ABOUT THIS EXERCISE: In the entries that follow, the first line to write out is the one containing "camera: 135 degrees right, 25 degrees up", and the last is the one containing "purple scissors [399,195,451,254] -> none". Reproduce that stretch exactly, with nothing before or after it.

INPUT FOR THIS TASK:
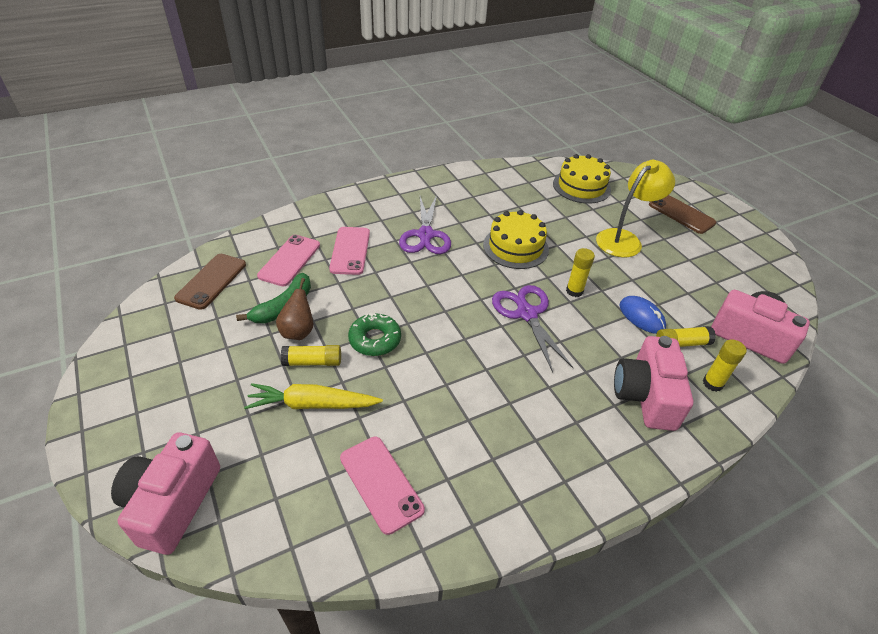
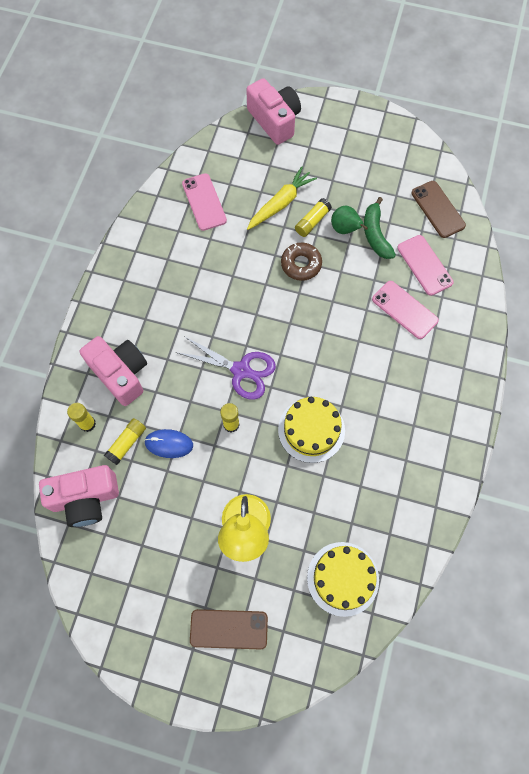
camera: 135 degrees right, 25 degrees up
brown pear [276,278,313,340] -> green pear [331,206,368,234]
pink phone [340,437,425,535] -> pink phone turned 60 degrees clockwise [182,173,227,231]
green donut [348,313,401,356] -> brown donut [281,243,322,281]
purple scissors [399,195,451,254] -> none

---

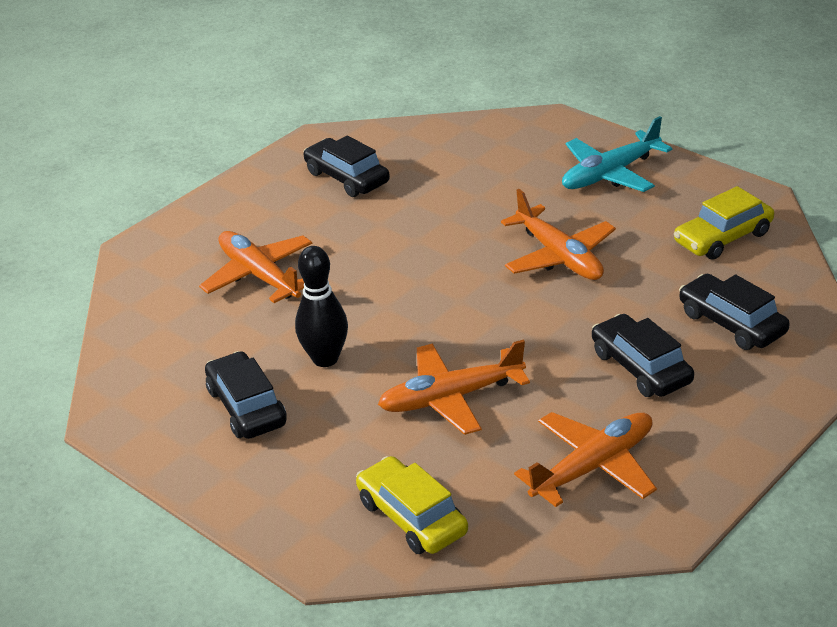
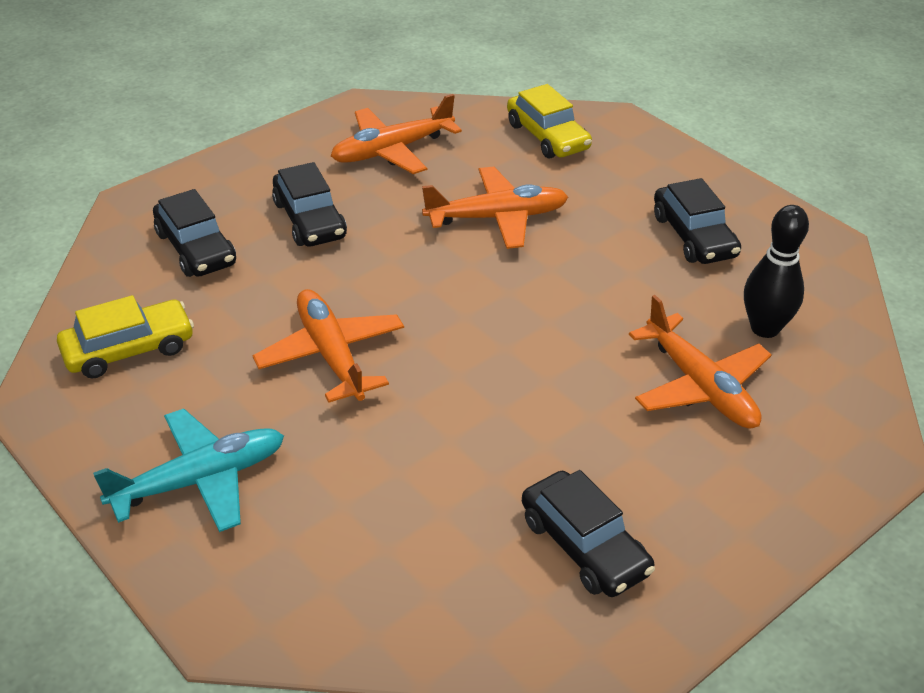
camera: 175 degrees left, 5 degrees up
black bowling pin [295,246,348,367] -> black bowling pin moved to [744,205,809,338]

EXPECTED ANSWER:
camera: 135 degrees right, 25 degrees up
brown pear [276,278,313,340] -> green pear [331,206,368,234]
pink phone [340,437,425,535] -> pink phone turned 60 degrees clockwise [182,173,227,231]
green donut [348,313,401,356] -> brown donut [281,243,322,281]
purple scissors [399,195,451,254] -> none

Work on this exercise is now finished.